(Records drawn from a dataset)

※ ※ ※

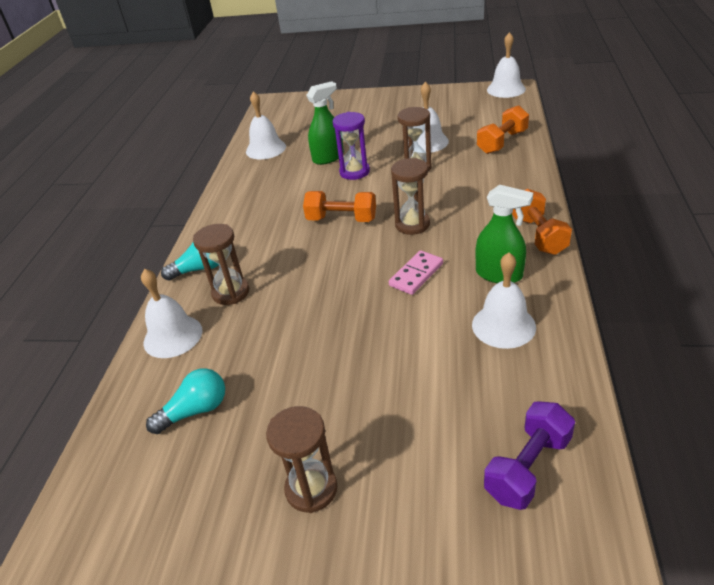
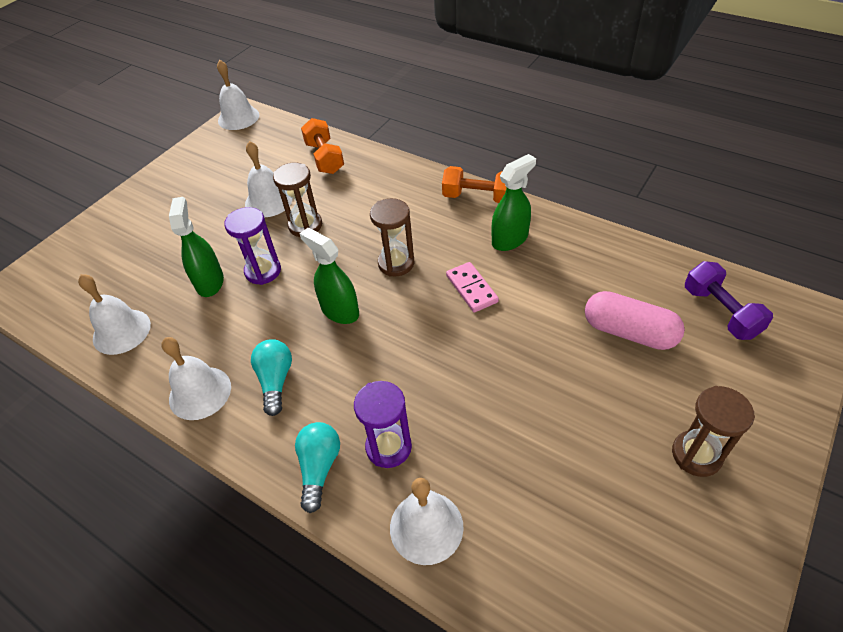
camera: 65 degrees left, 10 degrees up
(195, 411) = (560, 529): turquoise light bulb -> turquoise light bulb (276, 381)
(231, 292) = (388, 447): brown hourglass -> purple hourglass
(341, 219) = (340, 310): orange dumbbell -> green spray bottle
(439, 395) = (629, 332): none -> pink capsule
(503, 325) = (572, 263): white bell -> white bell (200, 392)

※ ※ ※

| WHAT YOU ARE ASKED TO DO |
Look above for the line containing "(231, 292) = (388, 447): brown". Return it and each line after it exactly, through the last line, and nothing more.

| ANSWER TO THIS EXERCISE |
(231, 292) = (388, 447): brown hourglass -> purple hourglass
(341, 219) = (340, 310): orange dumbbell -> green spray bottle
(439, 395) = (629, 332): none -> pink capsule
(503, 325) = (572, 263): white bell -> white bell (200, 392)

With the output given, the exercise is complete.